INPUT DATA:
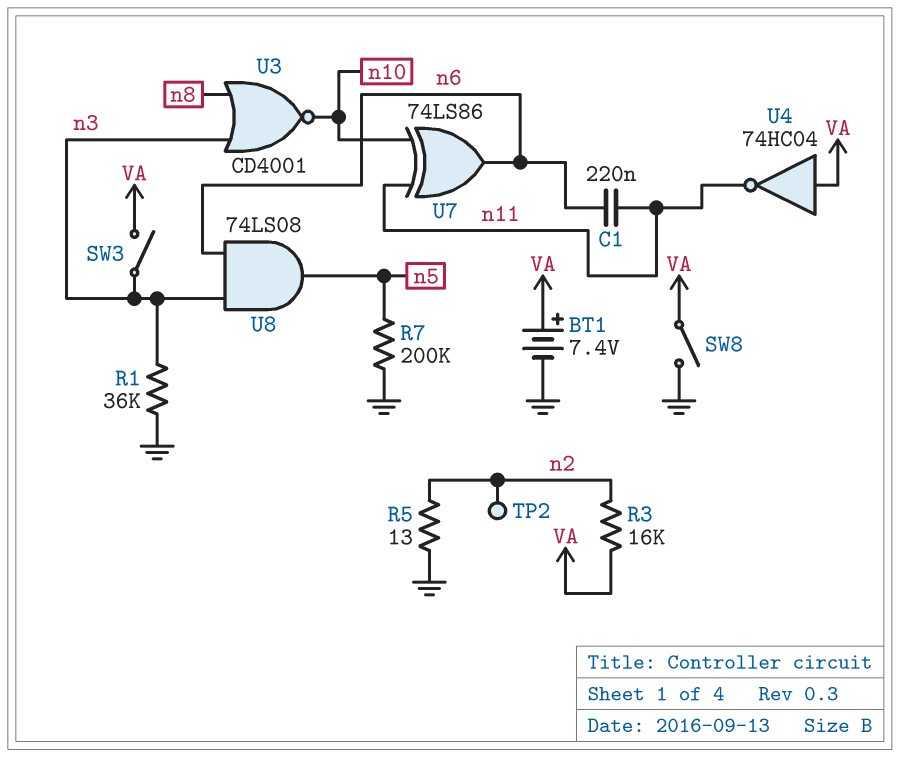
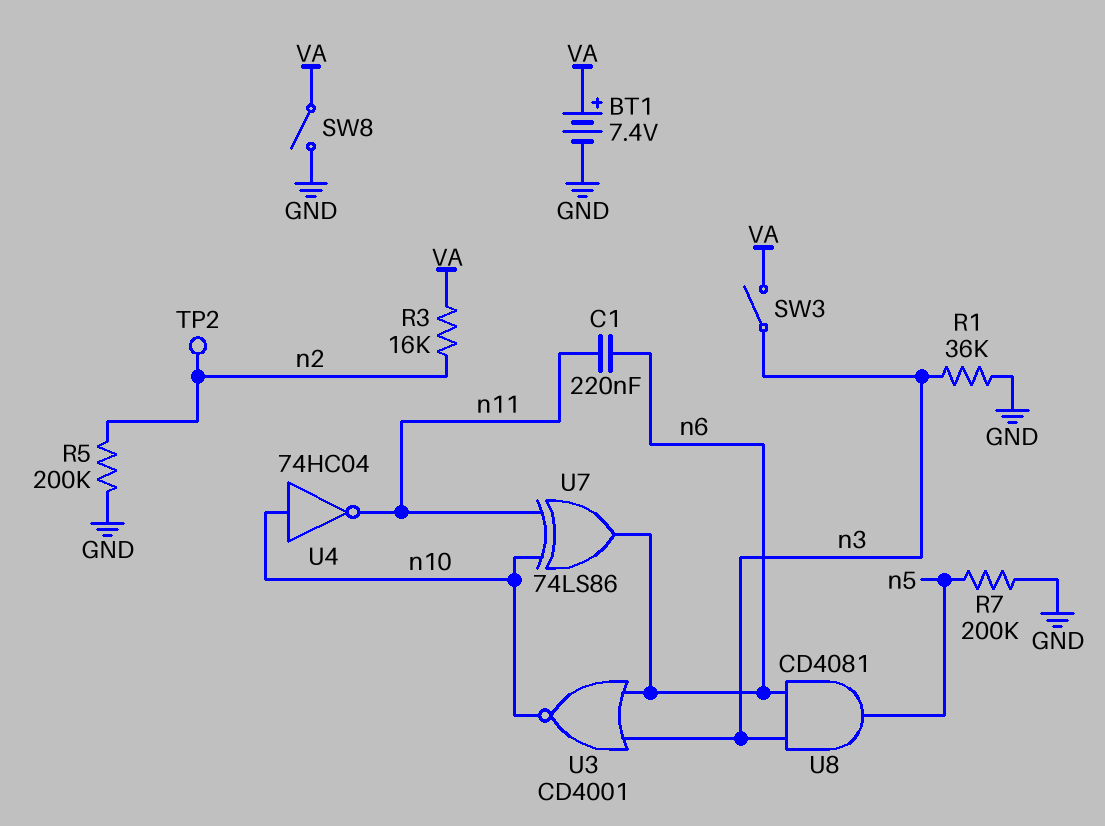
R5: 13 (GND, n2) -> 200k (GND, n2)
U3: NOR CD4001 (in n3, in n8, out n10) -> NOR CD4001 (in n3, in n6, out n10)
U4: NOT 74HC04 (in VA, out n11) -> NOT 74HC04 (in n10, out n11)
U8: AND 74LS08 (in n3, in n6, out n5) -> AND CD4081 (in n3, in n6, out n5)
--
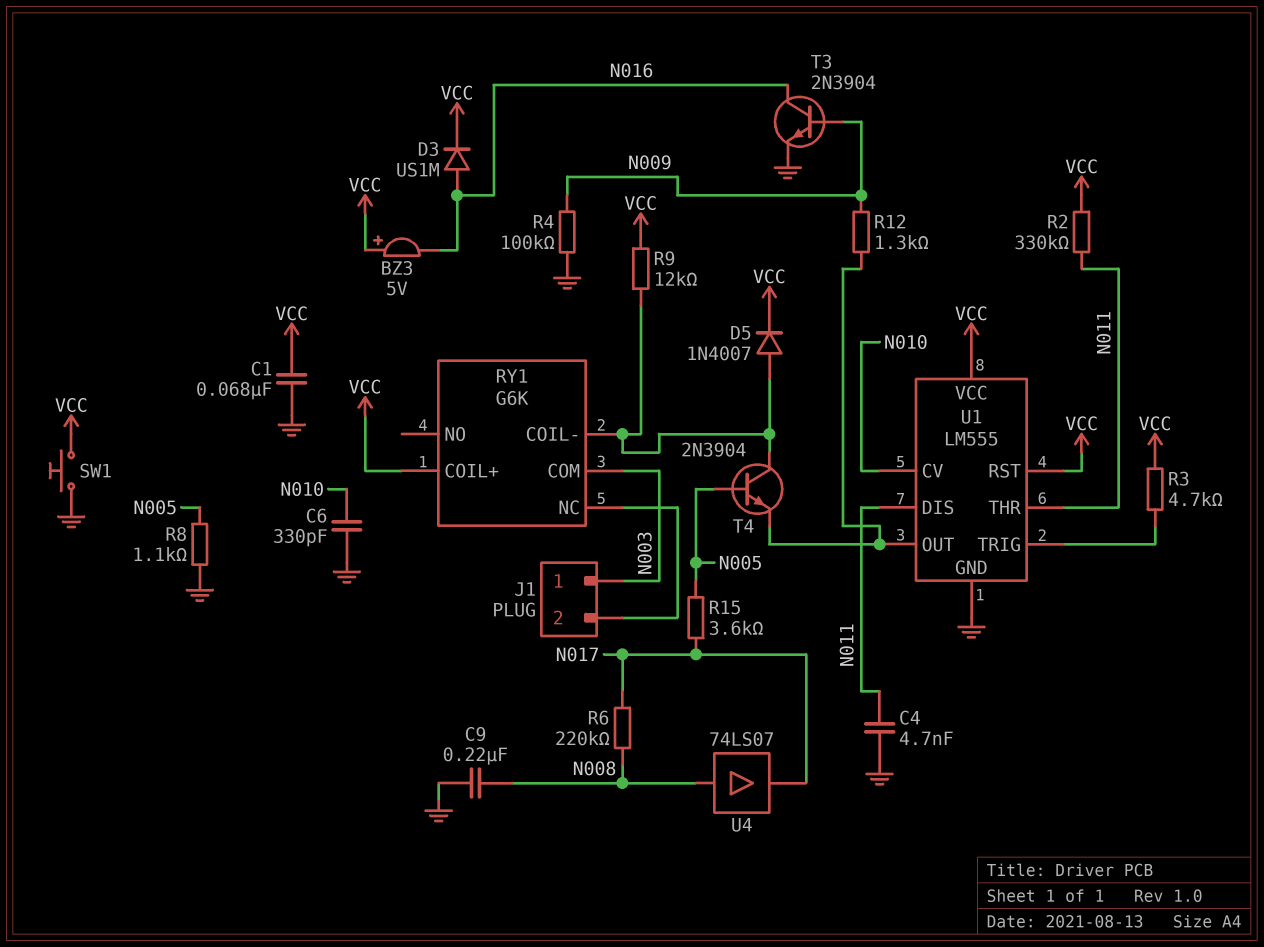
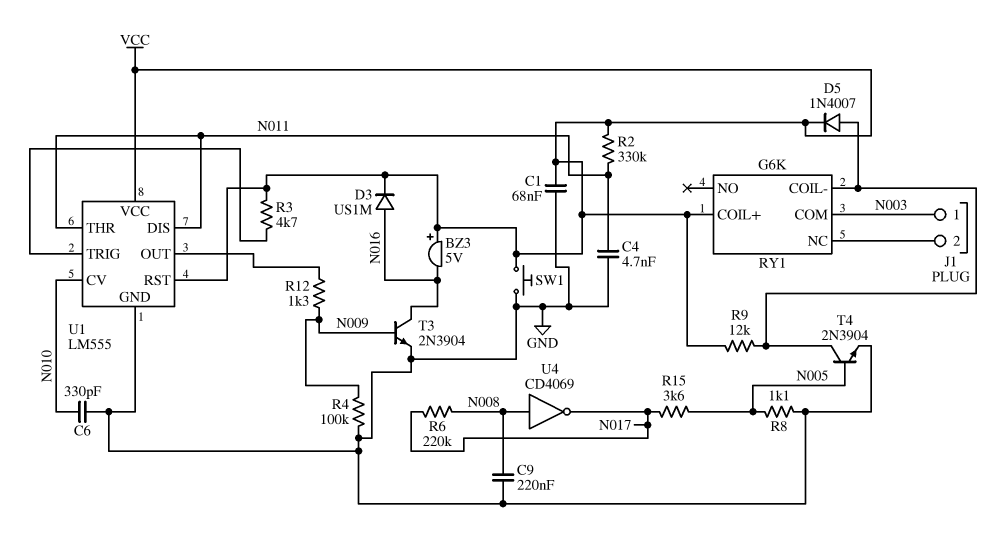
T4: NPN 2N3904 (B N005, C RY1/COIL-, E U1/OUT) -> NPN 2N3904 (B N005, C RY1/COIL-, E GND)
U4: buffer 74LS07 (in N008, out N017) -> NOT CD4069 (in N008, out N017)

WHAT THIS TASK INVOLVES: Working from the material above, restate word for word the lines between the line with "R5: 13 (GND, n2) -> 200k (GND, n2)" and the line with "U8: AND 74LS08", both included, and only those.

FINISHED EXERCISE:
R5: 13 (GND, n2) -> 200k (GND, n2)
U3: NOR CD4001 (in n3, in n8, out n10) -> NOR CD4001 (in n3, in n6, out n10)
U4: NOT 74HC04 (in VA, out n11) -> NOT 74HC04 (in n10, out n11)
U8: AND 74LS08 (in n3, in n6, out n5) -> AND CD4081 (in n3, in n6, out n5)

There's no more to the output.